▶ **EXTRACTED RECORDS**:

= Beginning of Section =

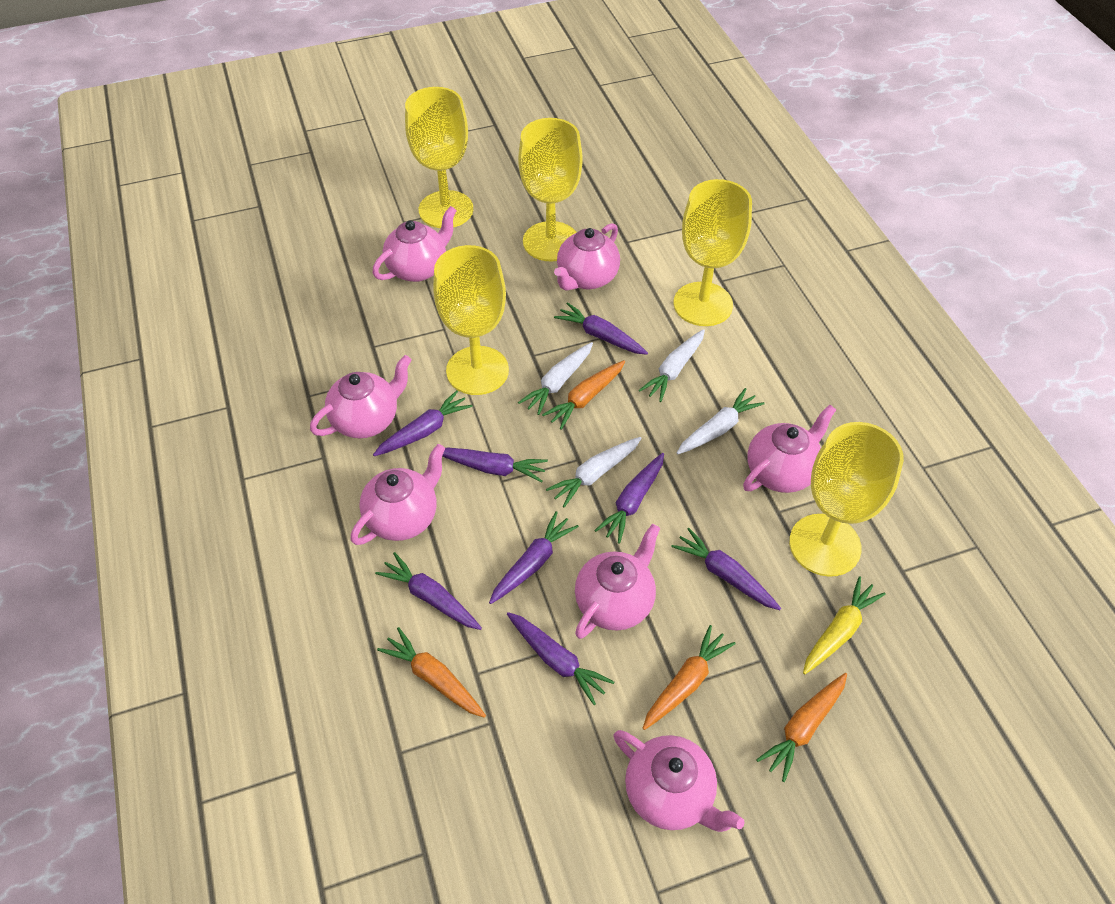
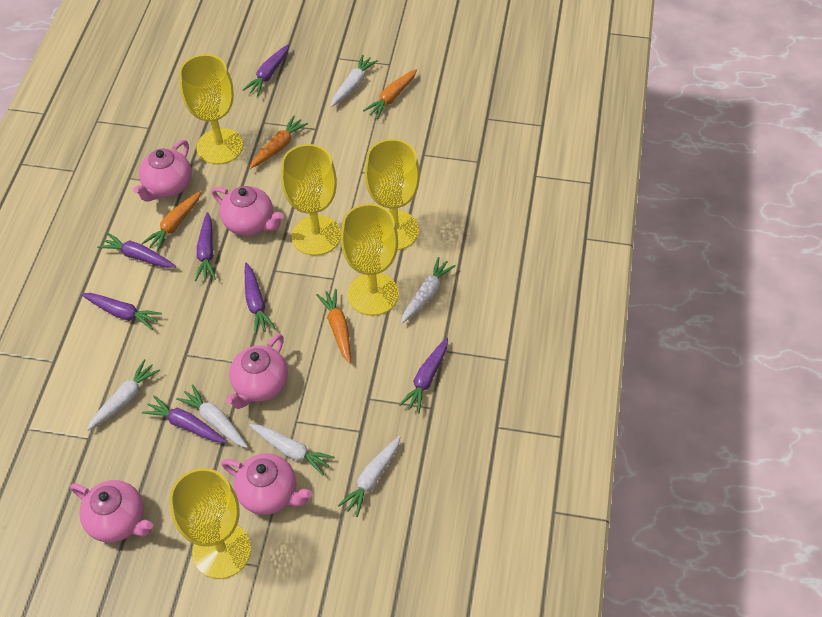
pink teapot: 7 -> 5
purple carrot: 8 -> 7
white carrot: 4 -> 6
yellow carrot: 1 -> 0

= End of Section =
= Beginning of Section =

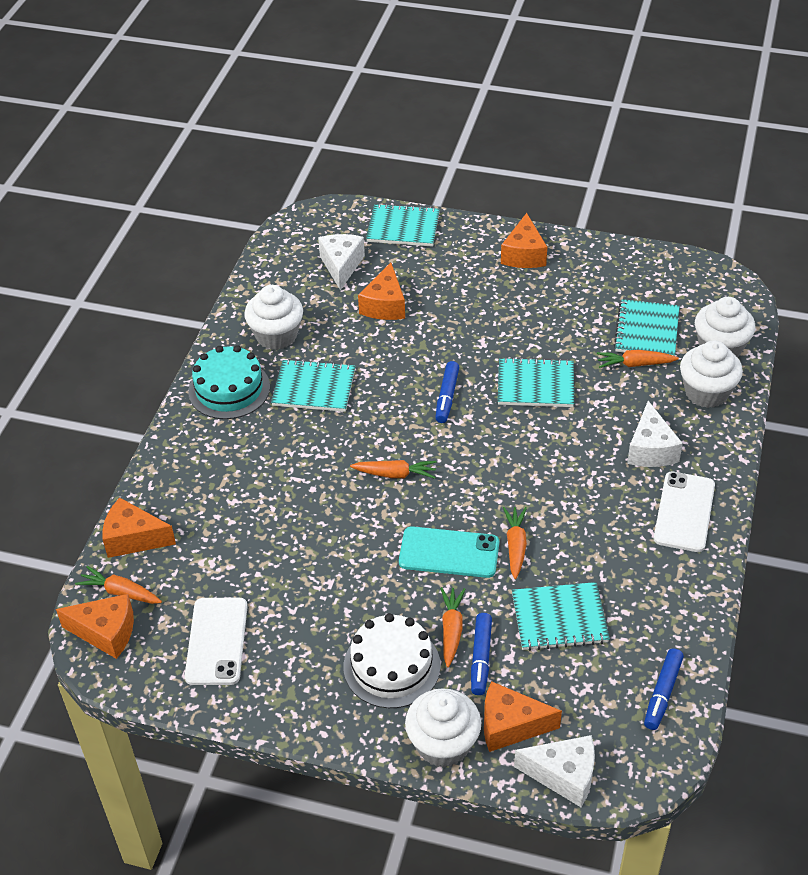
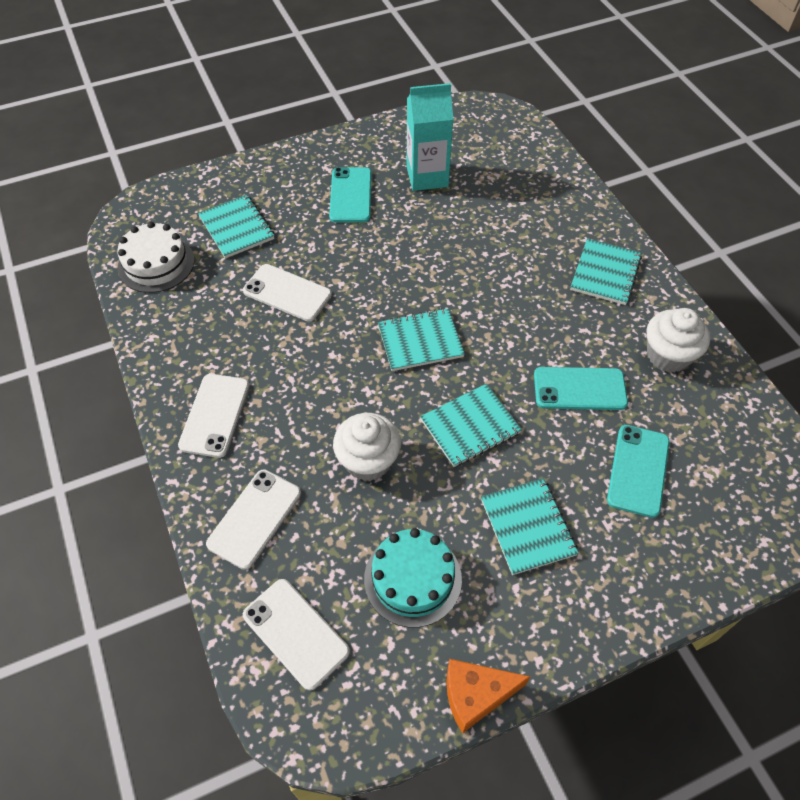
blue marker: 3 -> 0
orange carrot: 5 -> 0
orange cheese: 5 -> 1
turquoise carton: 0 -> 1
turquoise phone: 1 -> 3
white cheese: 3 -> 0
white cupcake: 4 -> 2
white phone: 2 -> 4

= End of Section =

▶ **EXERCISE DESCRIPTION**:
From the listing above, repeat exactly the lines starting at the line that includes "turquoise carton: 0 -> 1" and ending at the line that includes "white phone: 2 -> 4", with nothing outside that span.

▶ **EXERCISE OUTPUT**:
turquoise carton: 0 -> 1
turquoise phone: 1 -> 3
white cheese: 3 -> 0
white cupcake: 4 -> 2
white phone: 2 -> 4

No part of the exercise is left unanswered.